RECORDED DATA below:

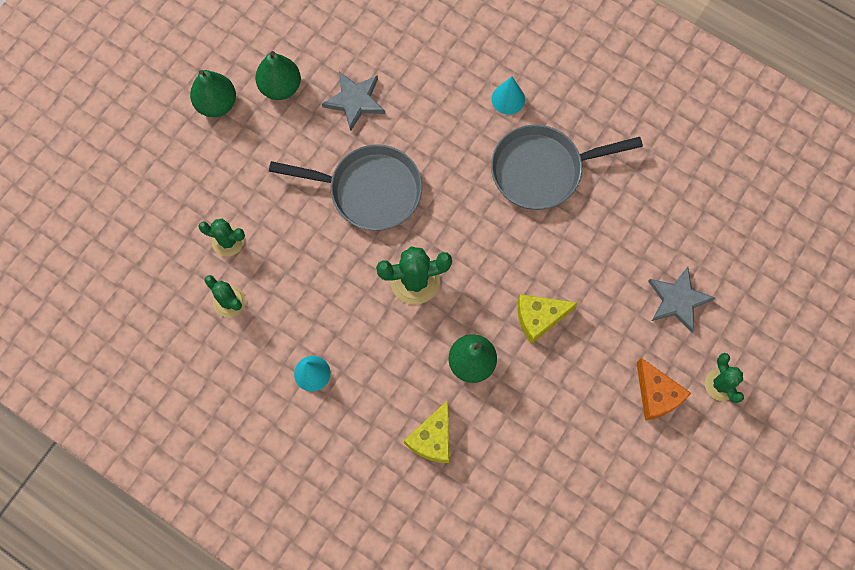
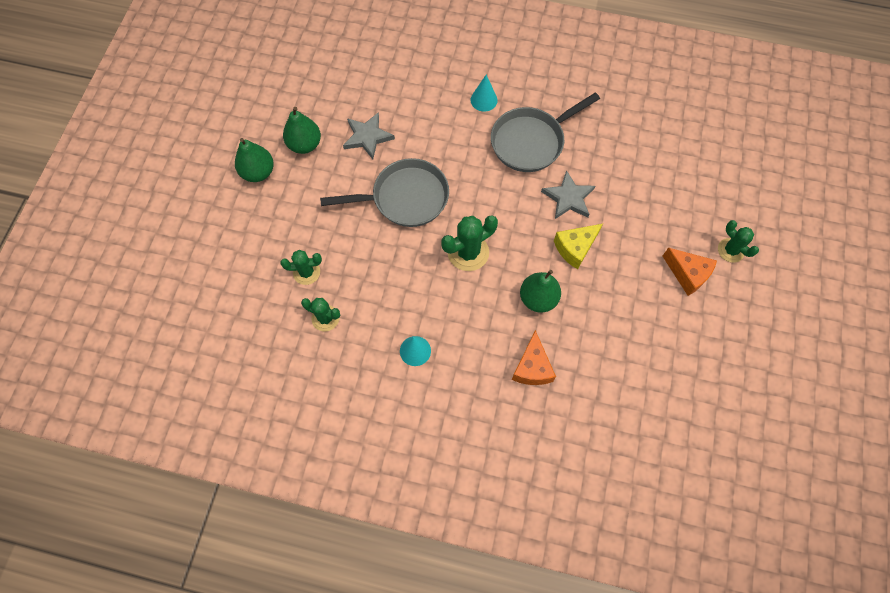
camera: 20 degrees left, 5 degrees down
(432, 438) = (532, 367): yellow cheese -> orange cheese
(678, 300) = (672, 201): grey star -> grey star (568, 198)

End of RECORDED DATA.

▶ [WHAT YOU WILL DO]:
Give the listing above again exactly, minus any images.

▶ [EXERCISE ANSWER]:
camera: 20 degrees left, 5 degrees down
(432, 438) = (532, 367): yellow cheese -> orange cheese
(678, 300) = (672, 201): grey star -> grey star (568, 198)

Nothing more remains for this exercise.